● **THE PROBLEM**: Beginning with the line that contains "green semicircle: (34, 21) -> (21, 14), moved", retype the entries below exactly, ending with the line that contains "orange star: (45, 375)". Leave out any pictures.

● **DATA SUPPLIED**:
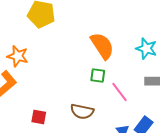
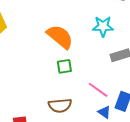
pink line: (119, 92) -> (98, 90), moved

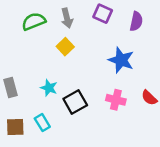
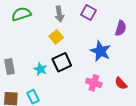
green semicircle: (34, 21) -> (21, 14), moved
purple semicircle: (136, 21) -> (121, 28), moved
black square: (75, 102) -> (62, 62), moved

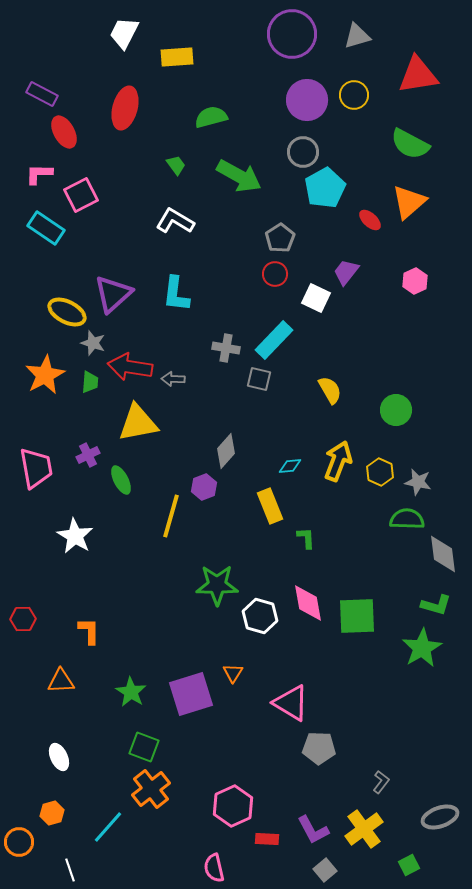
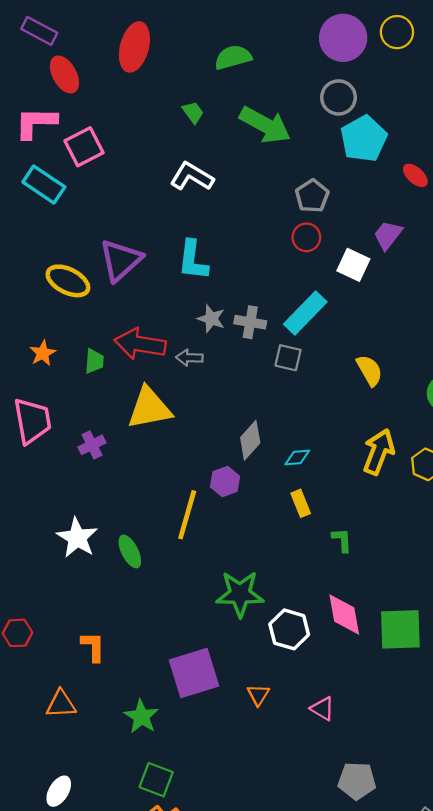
pink L-shape: (39, 174) -> (36, 123), size x1.4
gray star: (93, 343) -> (211, 319), moved
orange star: (45, 375) -> (43, 353), size x0.6
cyan diamond: (290, 466) -> (297, 457), moved
pink trapezoid: (36, 468) -> (32, 421), moved
green ellipse: (121, 480) -> (130, 551), moved
yellow rectangle: (270, 506) -> (301, 503), size x0.7
purple square: (191, 694) -> (194, 673), moved
pink triangle: (291, 703) -> (322, 709), moved, size x0.6
white ellipse: (59, 757) -> (59, 791), turned 56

● **SOLUTION**:
green semicircle: (34, 21) -> (21, 14), moved
purple semicircle: (136, 21) -> (121, 28), moved
black square: (75, 102) -> (62, 62), moved

pink L-shape: (39, 174) -> (36, 123), size x1.4
gray star: (93, 343) -> (211, 319), moved
orange star: (45, 375) -> (43, 353), size x0.6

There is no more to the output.